**Written task**
In the entries below, identify every line with the string "none" and copy it.

START Material provided

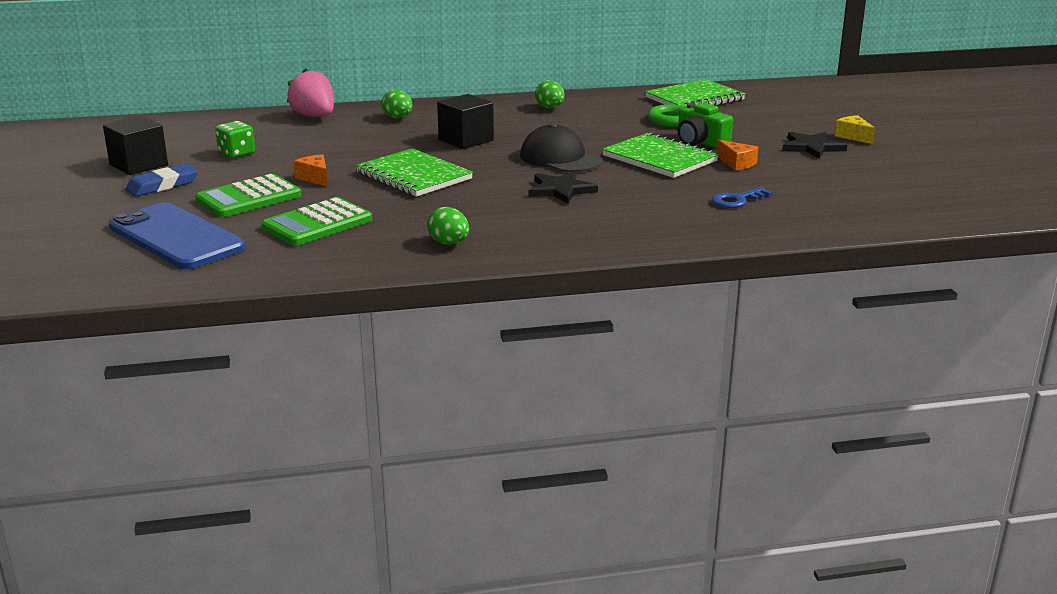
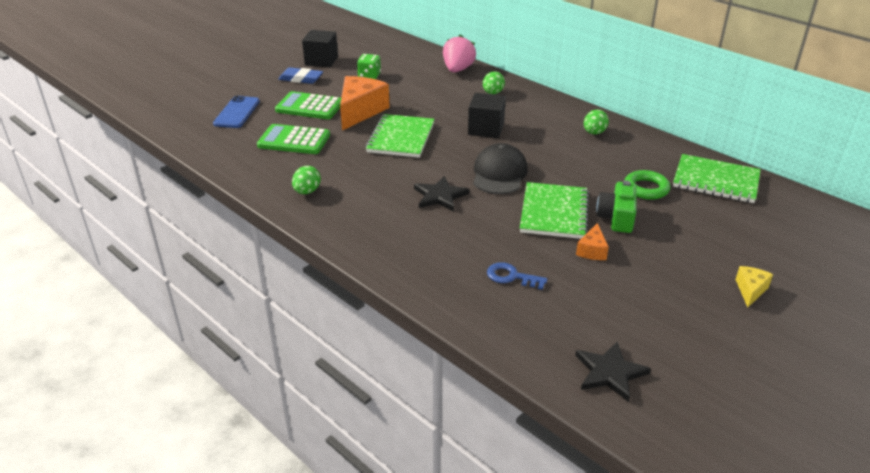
camera: 55 degrees right, 10 degrees up
(176, 237) = (237, 112): blue phone -> blue phone, size x0.64
(315, 178) = (360, 111): orange cheese -> orange cheese, size x2.10
(812, 147) = (686, 276): black star -> black star (610, 372)

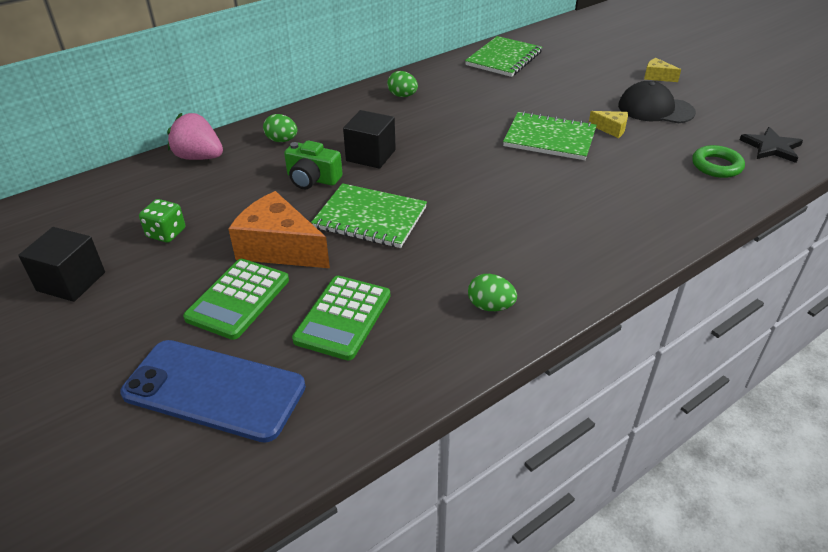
camera: 80 degrees left, 5 degrees up
(237, 112) = (214, 390): blue phone -> blue phone, size x1.56
(301, 79) = (126, 307): blue eraser -> none
(440, 196) = (513, 201): black star -> none
(499, 174) = (472, 159): black cap -> black cap (655, 109)
(511, 277) = (656, 174): blue key -> none
(592, 250) = (611, 129): orange cheese -> yellow cheese
(616, 218) = (559, 110): green camera -> green camera (312, 179)
(646, 188) = (512, 89): green ring -> green ring (716, 166)

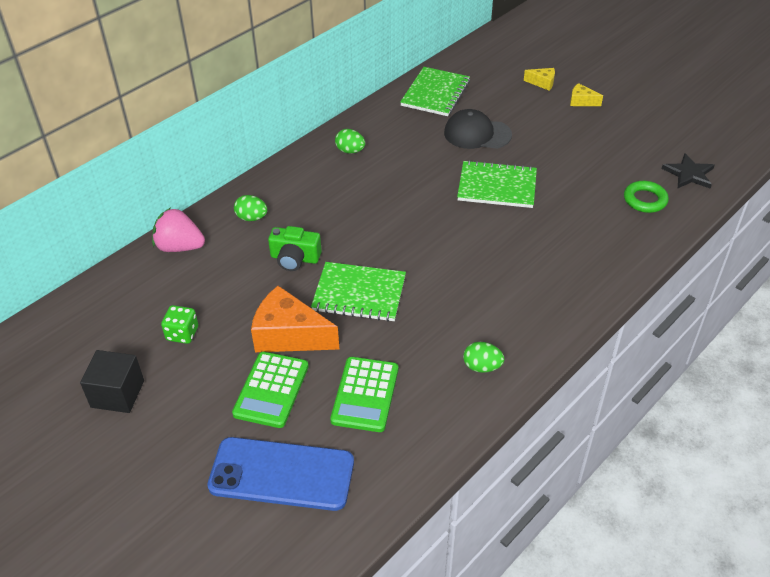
camera: 10 degrees left, 5 degrees up
(371, 155) = (340, 225): black cube -> none
(611, 129) = (549, 169): yellow cheese -> yellow cheese (542, 83)
(655, 109) = (585, 141): black cap -> black cap (477, 134)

END Material provided

**Exercise answer**
(301, 79) = (126, 307): blue eraser -> none
(440, 196) = (513, 201): black star -> none
(511, 277) = (656, 174): blue key -> none
(371, 155) = (340, 225): black cube -> none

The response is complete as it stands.